Object tracking records:

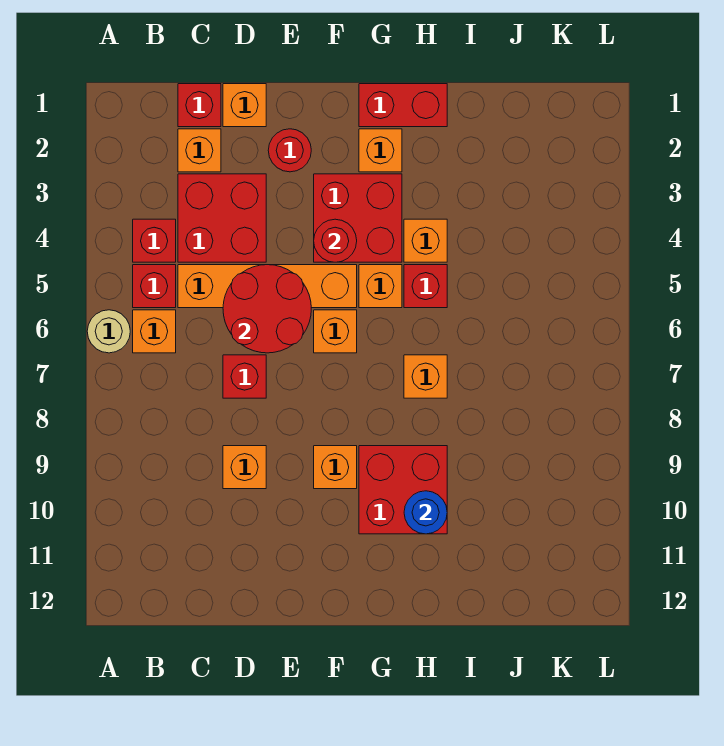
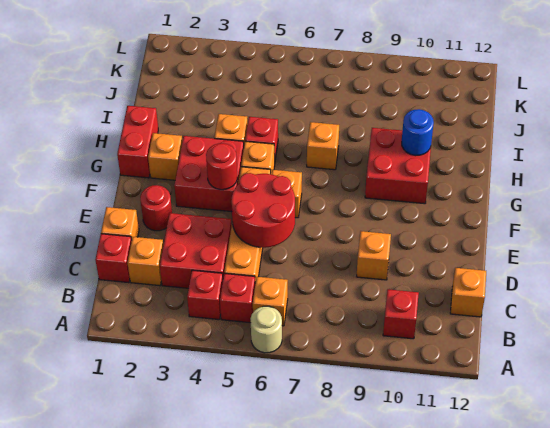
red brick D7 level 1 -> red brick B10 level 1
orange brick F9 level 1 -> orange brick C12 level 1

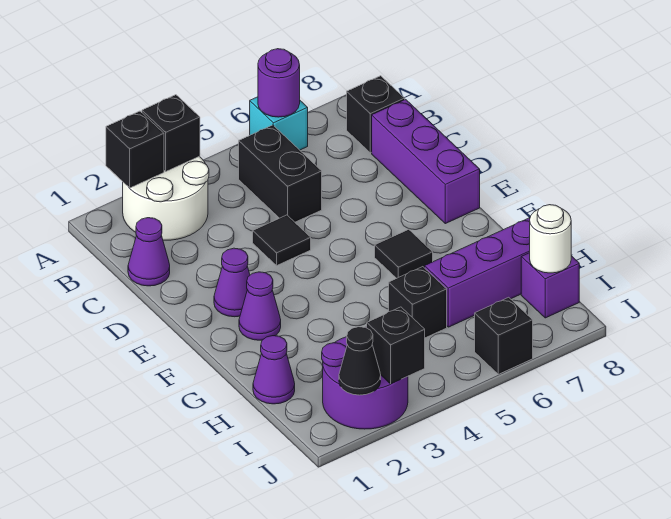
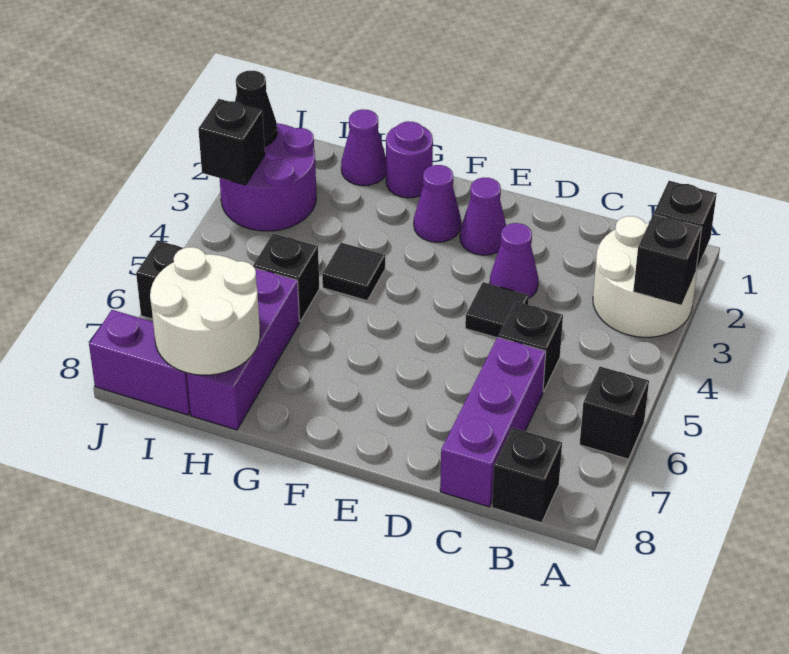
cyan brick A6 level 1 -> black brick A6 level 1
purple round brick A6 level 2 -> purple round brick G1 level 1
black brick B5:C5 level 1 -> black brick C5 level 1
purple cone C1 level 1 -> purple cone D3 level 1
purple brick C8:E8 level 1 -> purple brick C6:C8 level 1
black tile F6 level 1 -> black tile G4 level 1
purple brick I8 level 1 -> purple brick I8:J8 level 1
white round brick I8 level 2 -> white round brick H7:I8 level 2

— WHAT THE EXERCISE ASKS —
Could you set down exactly the lines from the one containing "cyan brick A6" through the last line of the records above, both included?

— EXPECTED OUTPUT —
cyan brick A6 level 1 -> black brick A6 level 1
purple round brick A6 level 2 -> purple round brick G1 level 1
black brick B5:C5 level 1 -> black brick C5 level 1
purple cone C1 level 1 -> purple cone D3 level 1
purple brick C8:E8 level 1 -> purple brick C6:C8 level 1
black tile F6 level 1 -> black tile G4 level 1
purple brick I8 level 1 -> purple brick I8:J8 level 1
white round brick I8 level 2 -> white round brick H7:I8 level 2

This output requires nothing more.